-------- Items --------

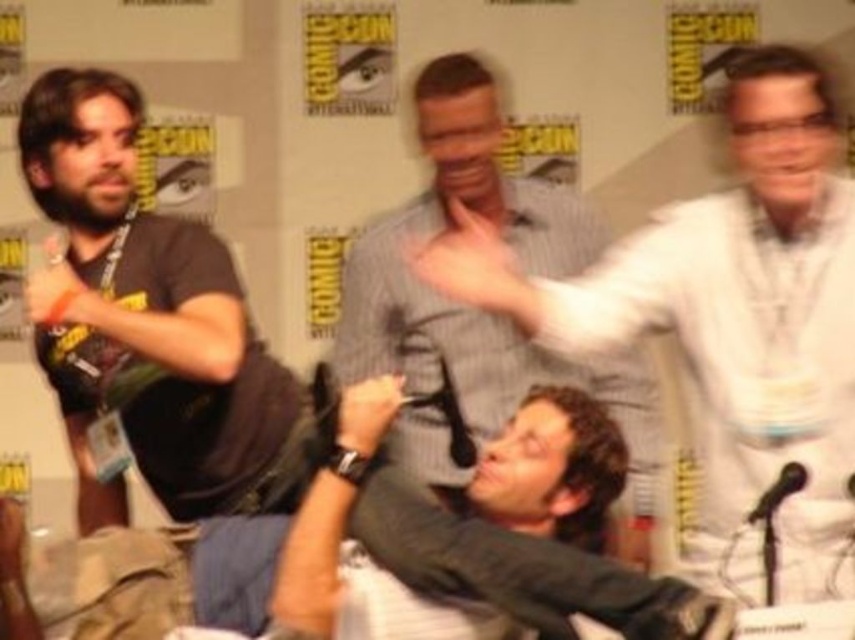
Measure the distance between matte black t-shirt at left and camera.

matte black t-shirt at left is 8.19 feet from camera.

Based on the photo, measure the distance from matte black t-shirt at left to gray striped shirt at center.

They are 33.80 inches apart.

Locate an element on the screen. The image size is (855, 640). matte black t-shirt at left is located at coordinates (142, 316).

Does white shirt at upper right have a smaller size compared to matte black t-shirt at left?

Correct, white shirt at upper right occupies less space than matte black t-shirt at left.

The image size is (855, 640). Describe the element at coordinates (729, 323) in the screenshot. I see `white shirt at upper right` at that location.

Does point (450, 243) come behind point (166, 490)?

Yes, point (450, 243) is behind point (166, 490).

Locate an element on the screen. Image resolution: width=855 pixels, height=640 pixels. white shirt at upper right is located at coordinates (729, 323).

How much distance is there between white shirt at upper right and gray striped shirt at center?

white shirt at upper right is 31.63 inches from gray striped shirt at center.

--------
-------- Items --------

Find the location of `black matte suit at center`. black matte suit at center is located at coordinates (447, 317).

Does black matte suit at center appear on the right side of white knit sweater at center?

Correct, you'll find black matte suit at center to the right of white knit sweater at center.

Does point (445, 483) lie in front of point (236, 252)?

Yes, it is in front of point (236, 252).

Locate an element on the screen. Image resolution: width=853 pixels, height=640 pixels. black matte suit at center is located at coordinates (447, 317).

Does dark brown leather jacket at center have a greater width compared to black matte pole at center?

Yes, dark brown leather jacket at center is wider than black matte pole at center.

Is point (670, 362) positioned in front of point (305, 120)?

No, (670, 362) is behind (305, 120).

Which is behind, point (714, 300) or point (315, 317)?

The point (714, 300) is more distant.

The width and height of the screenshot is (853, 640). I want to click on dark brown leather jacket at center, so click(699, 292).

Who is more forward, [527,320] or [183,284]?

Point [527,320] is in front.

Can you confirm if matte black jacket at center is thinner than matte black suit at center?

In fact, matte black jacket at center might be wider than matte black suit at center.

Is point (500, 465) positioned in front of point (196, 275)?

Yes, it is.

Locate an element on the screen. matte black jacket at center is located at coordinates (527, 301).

--------
-------- Items --------

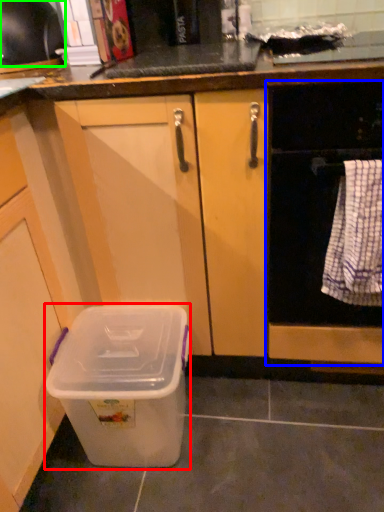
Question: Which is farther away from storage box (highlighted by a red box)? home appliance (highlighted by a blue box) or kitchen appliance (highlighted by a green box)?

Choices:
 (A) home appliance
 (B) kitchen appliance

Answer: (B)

--------

What is asked: Format as a numbered list, omitting blank lines, the lines starting with the one that contains "The image size is (855, 640). Describe" and continuing through the one that contains "Yes, point (450, 243)".

Complete response:
1. The image size is (855, 640). Describe the element at coordinates (729, 323) in the screenshot. I see `white shirt at upper right` at that location.
2. Does point (450, 243) come behind point (166, 490)?
3. Yes, point (450, 243) is behind point (166, 490).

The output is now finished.